> _RECORDS FOR THE EXERCISE_:
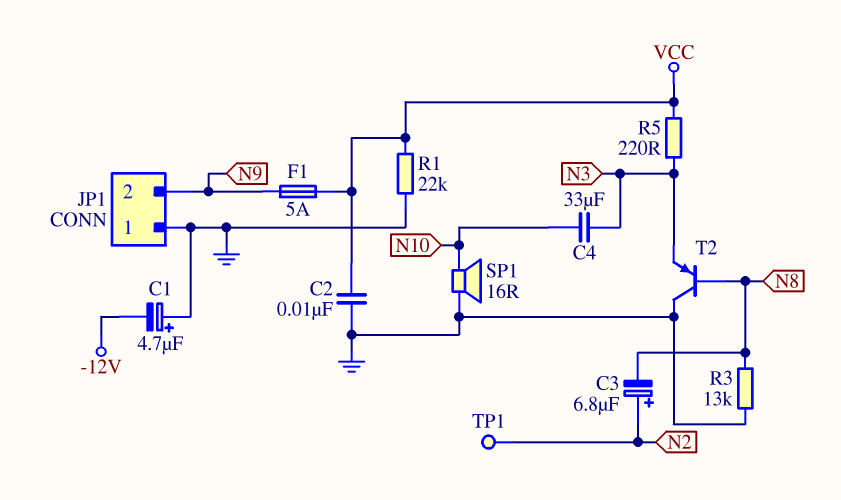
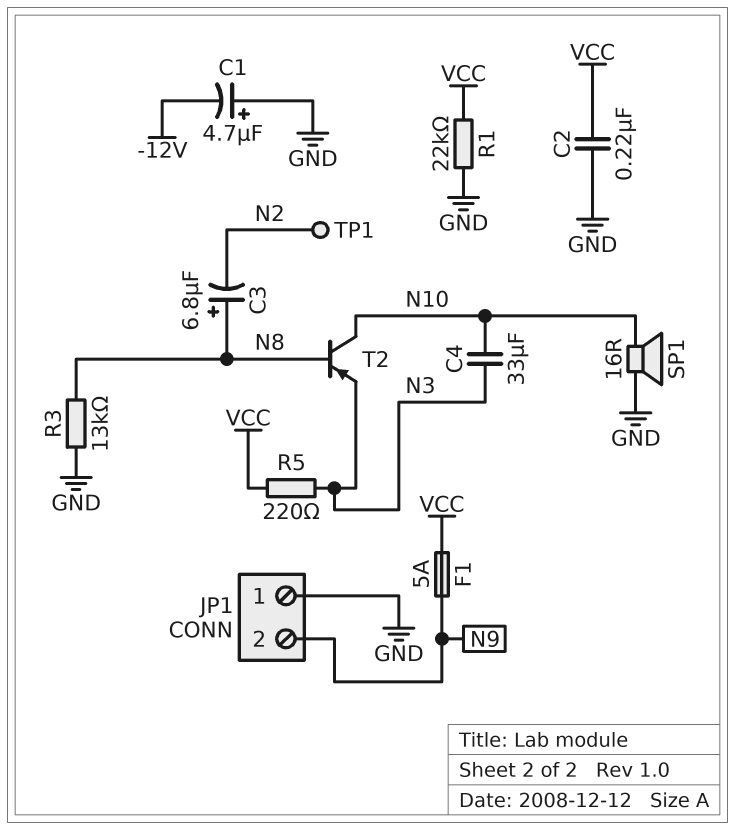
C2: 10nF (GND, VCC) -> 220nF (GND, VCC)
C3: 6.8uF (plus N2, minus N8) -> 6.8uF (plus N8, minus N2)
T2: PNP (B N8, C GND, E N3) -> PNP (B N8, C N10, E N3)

...

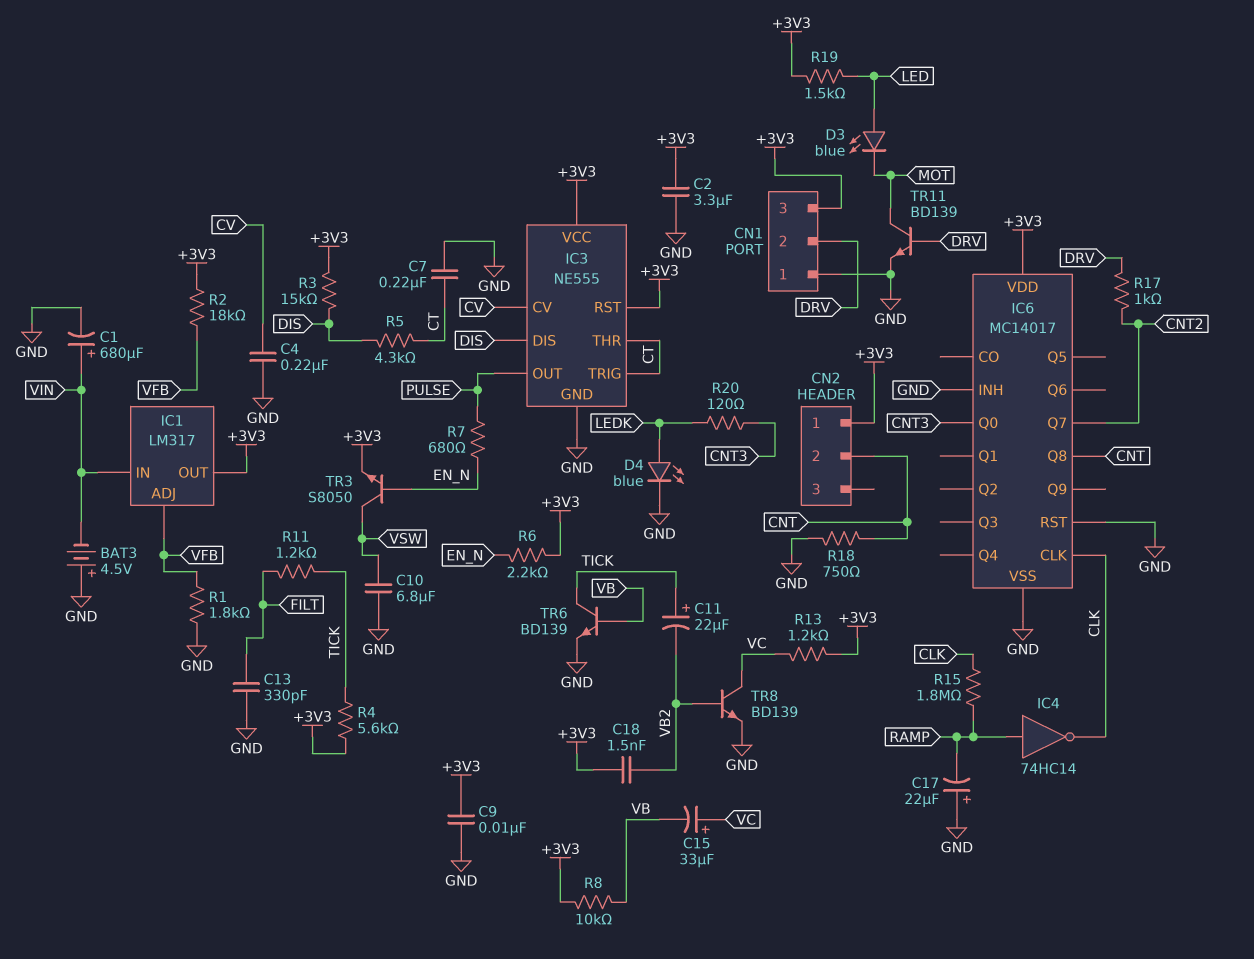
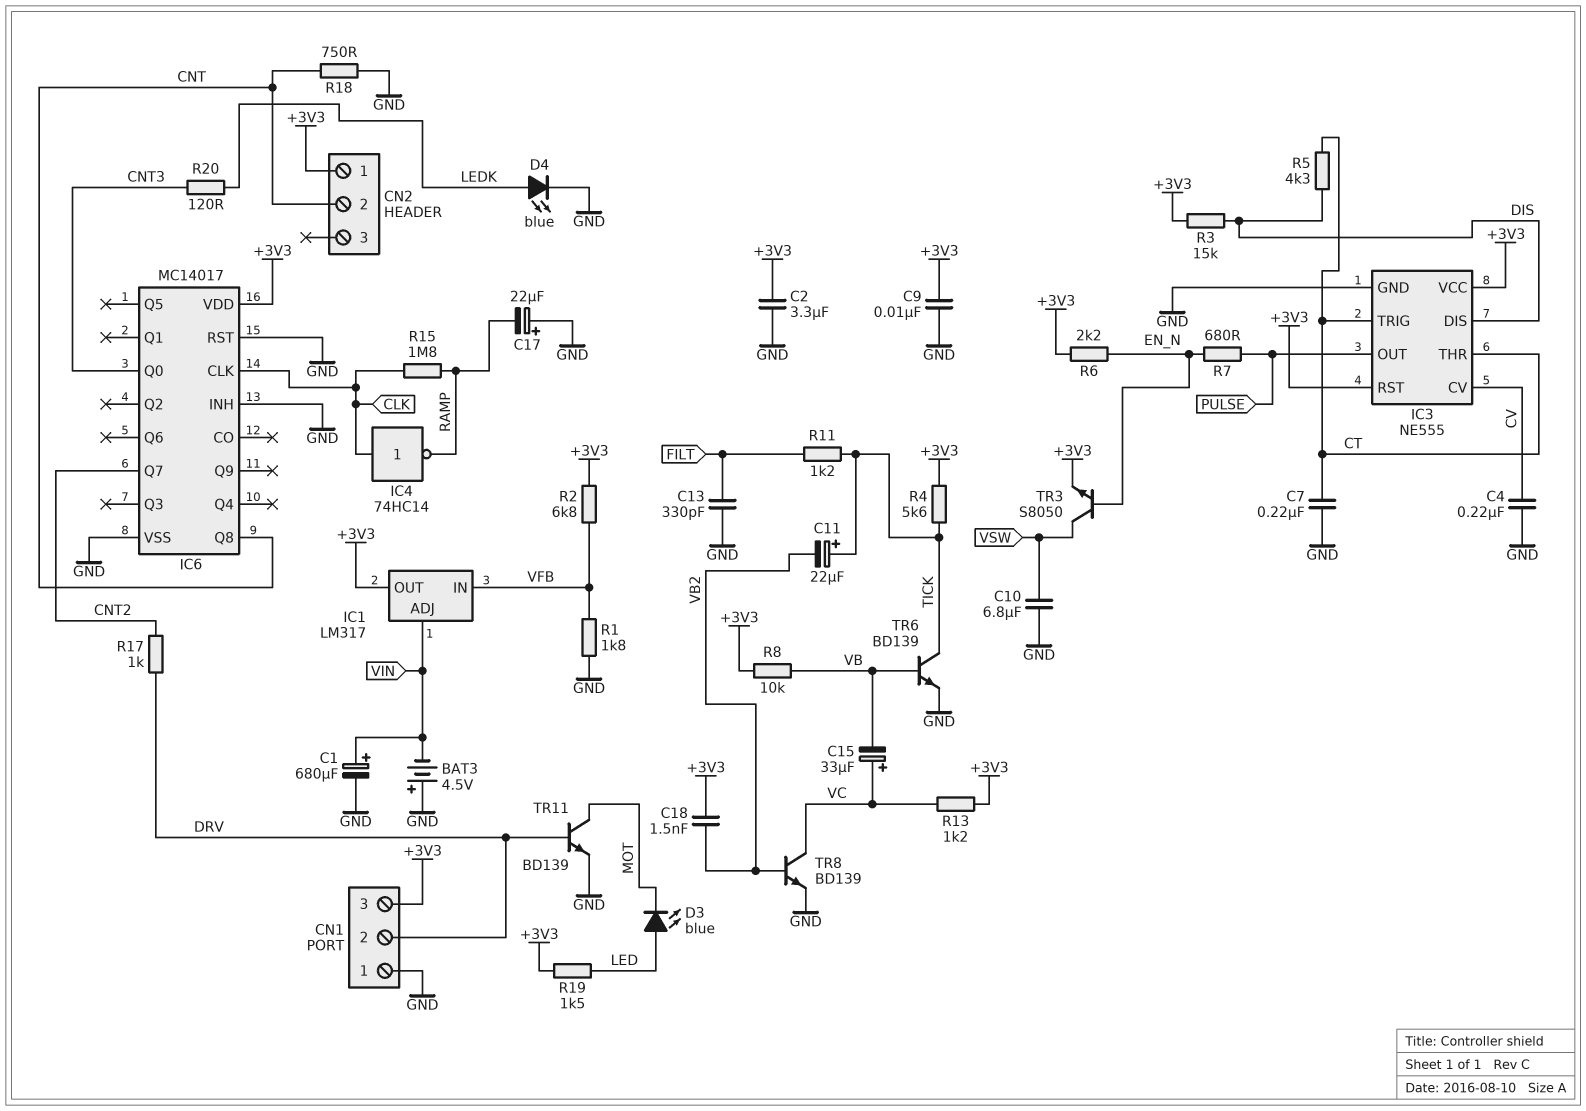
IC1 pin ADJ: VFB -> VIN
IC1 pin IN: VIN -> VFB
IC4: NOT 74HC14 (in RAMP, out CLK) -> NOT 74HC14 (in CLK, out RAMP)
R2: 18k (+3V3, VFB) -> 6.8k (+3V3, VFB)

> _WHAT TO DO_:
Extract from the records above the lines from the one containing "IC1 pin ADJ: VFB -> VIN" to the one containing "R2: 18k (+3V3, VFB) -> 6.8k (+3V3, VFB)", both lines included, exactly as they appear and with nothing else.

> _WORKED SOLUTION_:
IC1 pin ADJ: VFB -> VIN
IC1 pin IN: VIN -> VFB
IC4: NOT 74HC14 (in RAMP, out CLK) -> NOT 74HC14 (in CLK, out RAMP)
R2: 18k (+3V3, VFB) -> 6.8k (+3V3, VFB)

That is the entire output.